→ EXERCISE DIRECTIONS
Please return each record exactly, leaving nothing out.

(DATA SHOWN)

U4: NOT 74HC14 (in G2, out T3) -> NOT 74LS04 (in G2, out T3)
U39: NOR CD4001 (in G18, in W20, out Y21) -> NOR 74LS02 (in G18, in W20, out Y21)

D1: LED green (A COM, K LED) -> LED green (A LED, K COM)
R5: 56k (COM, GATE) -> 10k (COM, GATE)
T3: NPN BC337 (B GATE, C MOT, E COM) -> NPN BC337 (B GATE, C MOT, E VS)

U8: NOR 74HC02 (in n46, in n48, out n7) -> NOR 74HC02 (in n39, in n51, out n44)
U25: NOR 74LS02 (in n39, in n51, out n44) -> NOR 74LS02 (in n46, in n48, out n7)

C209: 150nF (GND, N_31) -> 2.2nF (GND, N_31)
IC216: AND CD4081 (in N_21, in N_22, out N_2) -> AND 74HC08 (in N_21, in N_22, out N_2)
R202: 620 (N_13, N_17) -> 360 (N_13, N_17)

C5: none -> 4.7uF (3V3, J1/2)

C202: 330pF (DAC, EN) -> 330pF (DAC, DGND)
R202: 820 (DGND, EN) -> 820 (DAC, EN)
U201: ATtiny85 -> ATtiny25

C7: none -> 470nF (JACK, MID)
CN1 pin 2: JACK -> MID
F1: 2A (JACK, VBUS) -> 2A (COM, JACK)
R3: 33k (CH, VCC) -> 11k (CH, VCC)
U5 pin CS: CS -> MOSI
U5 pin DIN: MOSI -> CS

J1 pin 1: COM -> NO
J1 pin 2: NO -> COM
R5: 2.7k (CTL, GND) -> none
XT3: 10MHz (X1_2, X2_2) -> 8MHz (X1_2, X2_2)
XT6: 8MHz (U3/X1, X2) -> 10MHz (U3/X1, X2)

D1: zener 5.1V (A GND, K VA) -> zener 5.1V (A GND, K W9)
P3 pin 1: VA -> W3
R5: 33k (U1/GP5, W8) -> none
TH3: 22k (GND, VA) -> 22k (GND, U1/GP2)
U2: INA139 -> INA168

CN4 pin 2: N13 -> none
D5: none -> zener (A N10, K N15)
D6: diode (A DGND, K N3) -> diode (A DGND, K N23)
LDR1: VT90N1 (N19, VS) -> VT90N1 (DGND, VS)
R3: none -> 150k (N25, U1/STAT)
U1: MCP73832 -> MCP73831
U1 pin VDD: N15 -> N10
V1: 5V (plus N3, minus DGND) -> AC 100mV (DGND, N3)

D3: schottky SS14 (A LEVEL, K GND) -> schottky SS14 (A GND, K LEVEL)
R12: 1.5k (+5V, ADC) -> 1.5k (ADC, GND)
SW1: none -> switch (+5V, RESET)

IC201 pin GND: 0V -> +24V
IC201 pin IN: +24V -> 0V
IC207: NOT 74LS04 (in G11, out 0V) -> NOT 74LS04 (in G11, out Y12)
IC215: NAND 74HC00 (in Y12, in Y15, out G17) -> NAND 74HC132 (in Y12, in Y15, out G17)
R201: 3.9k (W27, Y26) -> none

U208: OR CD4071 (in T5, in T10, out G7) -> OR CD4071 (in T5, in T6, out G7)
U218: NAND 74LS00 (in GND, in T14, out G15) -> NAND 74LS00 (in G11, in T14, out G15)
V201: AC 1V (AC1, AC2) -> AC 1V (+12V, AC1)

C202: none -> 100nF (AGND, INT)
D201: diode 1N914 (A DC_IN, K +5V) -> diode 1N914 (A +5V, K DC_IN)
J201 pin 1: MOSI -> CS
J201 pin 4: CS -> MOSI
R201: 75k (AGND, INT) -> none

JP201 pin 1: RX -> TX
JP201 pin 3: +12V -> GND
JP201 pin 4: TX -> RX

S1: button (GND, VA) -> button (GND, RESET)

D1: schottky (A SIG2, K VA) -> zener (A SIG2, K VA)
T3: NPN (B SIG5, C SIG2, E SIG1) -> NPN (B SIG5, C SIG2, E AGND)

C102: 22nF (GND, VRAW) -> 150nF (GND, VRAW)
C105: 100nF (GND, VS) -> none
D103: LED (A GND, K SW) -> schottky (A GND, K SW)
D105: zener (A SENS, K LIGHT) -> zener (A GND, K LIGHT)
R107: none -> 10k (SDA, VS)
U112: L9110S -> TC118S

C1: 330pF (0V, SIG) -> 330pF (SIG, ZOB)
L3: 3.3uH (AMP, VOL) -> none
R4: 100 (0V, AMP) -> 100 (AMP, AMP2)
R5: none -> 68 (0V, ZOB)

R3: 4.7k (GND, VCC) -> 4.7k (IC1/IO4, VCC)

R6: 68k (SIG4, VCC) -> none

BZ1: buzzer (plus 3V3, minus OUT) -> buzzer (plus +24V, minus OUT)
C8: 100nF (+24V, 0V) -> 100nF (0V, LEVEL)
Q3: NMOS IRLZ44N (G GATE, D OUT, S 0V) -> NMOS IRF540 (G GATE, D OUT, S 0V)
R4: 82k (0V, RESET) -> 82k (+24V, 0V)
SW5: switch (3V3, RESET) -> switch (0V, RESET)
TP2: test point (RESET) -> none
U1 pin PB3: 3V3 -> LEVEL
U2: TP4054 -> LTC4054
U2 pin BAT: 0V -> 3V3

(End DATA SHOWN)

→ EXERCISE ANSWER
U4: NOT 74HC14 (in G2, out T3) -> NOT 74LS04 (in G2, out T3)
U39: NOR CD4001 (in G18, in W20, out Y21) -> NOR 74LS02 (in G18, in W20, out Y21)

D1: LED green (A COM, K LED) -> LED green (A LED, K COM)
R5: 56k (COM, GATE) -> 10k (COM, GATE)
T3: NPN BC337 (B GATE, C MOT, E COM) -> NPN BC337 (B GATE, C MOT, E VS)

U8: NOR 74HC02 (in n46, in n48, out n7) -> NOR 74HC02 (in n39, in n51, out n44)
U25: NOR 74LS02 (in n39, in n51, out n44) -> NOR 74LS02 (in n46, in n48, out n7)

C209: 150nF (GND, N_31) -> 2.2nF (GND, N_31)
IC216: AND CD4081 (in N_21, in N_22, out N_2) -> AND 74HC08 (in N_21, in N_22, out N_2)
R202: 620 (N_13, N_17) -> 360 (N_13, N_17)

C5: none -> 4.7uF (3V3, J1/2)

C202: 330pF (DAC, EN) -> 330pF (DAC, DGND)
R202: 820 (DGND, EN) -> 820 (DAC, EN)
U201: ATtiny85 -> ATtiny25

C7: none -> 470nF (JACK, MID)
CN1 pin 2: JACK -> MID
F1: 2A (JACK, VBUS) -> 2A (COM, JACK)
R3: 33k (CH, VCC) -> 11k (CH, VCC)
U5 pin CS: CS -> MOSI
U5 pin DIN: MOSI -> CS

J1 pin 1: COM -> NO
J1 pin 2: NO -> COM
R5: 2.7k (CTL, GND) -> none
XT3: 10MHz (X1_2, X2_2) -> 8MHz (X1_2, X2_2)
XT6: 8MHz (U3/X1, X2) -> 10MHz (U3/X1, X2)

D1: zener 5.1V (A GND, K VA) -> zener 5.1V (A GND, K W9)
P3 pin 1: VA -> W3
R5: 33k (U1/GP5, W8) -> none
TH3: 22k (GND, VA) -> 22k (GND, U1/GP2)
U2: INA139 -> INA168

CN4 pin 2: N13 -> none
D5: none -> zener (A N10, K N15)
D6: diode (A DGND, K N3) -> diode (A DGND, K N23)
LDR1: VT90N1 (N19, VS) -> VT90N1 (DGND, VS)
R3: none -> 150k (N25, U1/STAT)
U1: MCP73832 -> MCP73831
U1 pin VDD: N15 -> N10
V1: 5V (plus N3, minus DGND) -> AC 100mV (DGND, N3)

D3: schottky SS14 (A LEVEL, K GND) -> schottky SS14 (A GND, K LEVEL)
R12: 1.5k (+5V, ADC) -> 1.5k (ADC, GND)
SW1: none -> switch (+5V, RESET)

IC201 pin GND: 0V -> +24V
IC201 pin IN: +24V -> 0V
IC207: NOT 74LS04 (in G11, out 0V) -> NOT 74LS04 (in G11, out Y12)
IC215: NAND 74HC00 (in Y12, in Y15, out G17) -> NAND 74HC132 (in Y12, in Y15, out G17)
R201: 3.9k (W27, Y26) -> none

U208: OR CD4071 (in T5, in T10, out G7) -> OR CD4071 (in T5, in T6, out G7)
U218: NAND 74LS00 (in GND, in T14, out G15) -> NAND 74LS00 (in G11, in T14, out G15)
V201: AC 1V (AC1, AC2) -> AC 1V (+12V, AC1)

C202: none -> 100nF (AGND, INT)
D201: diode 1N914 (A DC_IN, K +5V) -> diode 1N914 (A +5V, K DC_IN)
J201 pin 1: MOSI -> CS
J201 pin 4: CS -> MOSI
R201: 75k (AGND, INT) -> none

JP201 pin 1: RX -> TX
JP201 pin 3: +12V -> GND
JP201 pin 4: TX -> RX

S1: button (GND, VA) -> button (GND, RESET)

D1: schottky (A SIG2, K VA) -> zener (A SIG2, K VA)
T3: NPN (B SIG5, C SIG2, E SIG1) -> NPN (B SIG5, C SIG2, E AGND)

C102: 22nF (GND, VRAW) -> 150nF (GND, VRAW)
C105: 100nF (GND, VS) -> none
D103: LED (A GND, K SW) -> schottky (A GND, K SW)
D105: zener (A SENS, K LIGHT) -> zener (A GND, K LIGHT)
R107: none -> 10k (SDA, VS)
U112: L9110S -> TC118S

C1: 330pF (0V, SIG) -> 330pF (SIG, ZOB)
L3: 3.3uH (AMP, VOL) -> none
R4: 100 (0V, AMP) -> 100 (AMP, AMP2)
R5: none -> 68 (0V, ZOB)

R3: 4.7k (GND, VCC) -> 4.7k (IC1/IO4, VCC)

R6: 68k (SIG4, VCC) -> none

BZ1: buzzer (plus 3V3, minus OUT) -> buzzer (plus +24V, minus OUT)
C8: 100nF (+24V, 0V) -> 100nF (0V, LEVEL)
Q3: NMOS IRLZ44N (G GATE, D OUT, S 0V) -> NMOS IRF540 (G GATE, D OUT, S 0V)
R4: 82k (0V, RESET) -> 82k (+24V, 0V)
SW5: switch (3V3, RESET) -> switch (0V, RESET)
TP2: test point (RESET) -> none
U1 pin PB3: 3V3 -> LEVEL
U2: TP4054 -> LTC4054
U2 pin BAT: 0V -> 3V3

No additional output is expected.